(SUPPLIED RECORDS)

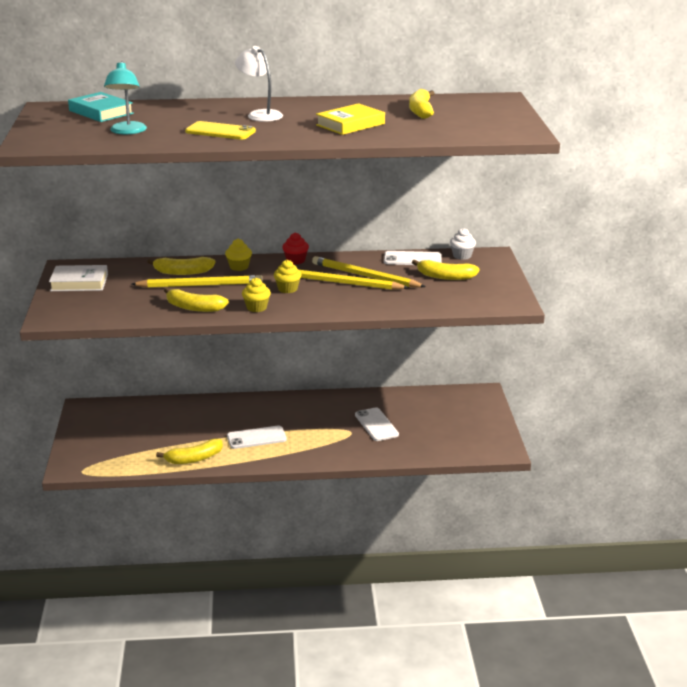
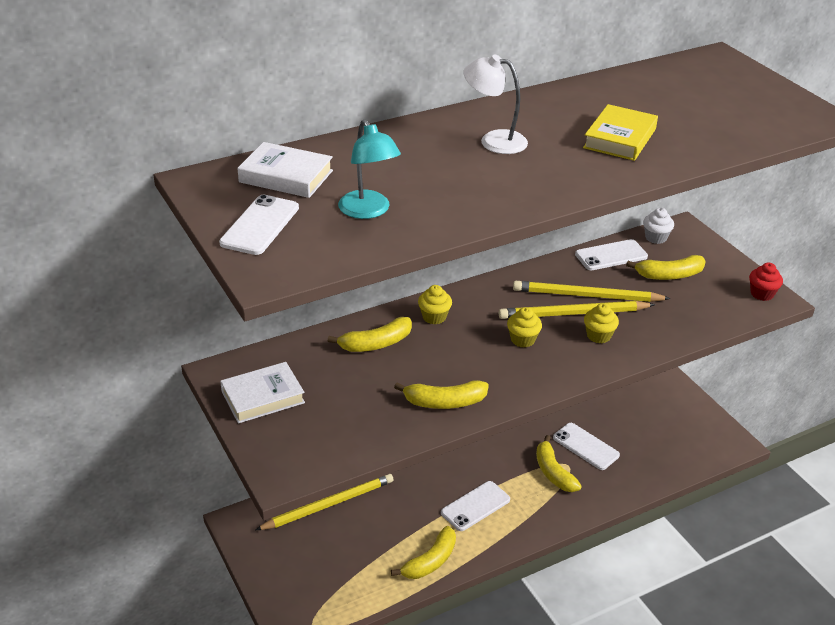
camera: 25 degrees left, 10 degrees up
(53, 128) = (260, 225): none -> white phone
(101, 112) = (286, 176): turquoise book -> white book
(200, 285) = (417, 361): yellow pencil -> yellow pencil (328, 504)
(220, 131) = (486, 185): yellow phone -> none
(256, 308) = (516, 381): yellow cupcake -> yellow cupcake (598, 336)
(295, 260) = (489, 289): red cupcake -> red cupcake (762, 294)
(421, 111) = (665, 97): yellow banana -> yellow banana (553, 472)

(End SUPPLIED RECORDS)

[WHAT YOU SHOULD DO] The answer should be exactly the lines from the one that contains "(200, 285) = (417, 361): yellow" through the end of the entries, both ends included, and nothing besides.

[EXERCISE SOLUTION]
(200, 285) = (417, 361): yellow pencil -> yellow pencil (328, 504)
(220, 131) = (486, 185): yellow phone -> none
(256, 308) = (516, 381): yellow cupcake -> yellow cupcake (598, 336)
(295, 260) = (489, 289): red cupcake -> red cupcake (762, 294)
(421, 111) = (665, 97): yellow banana -> yellow banana (553, 472)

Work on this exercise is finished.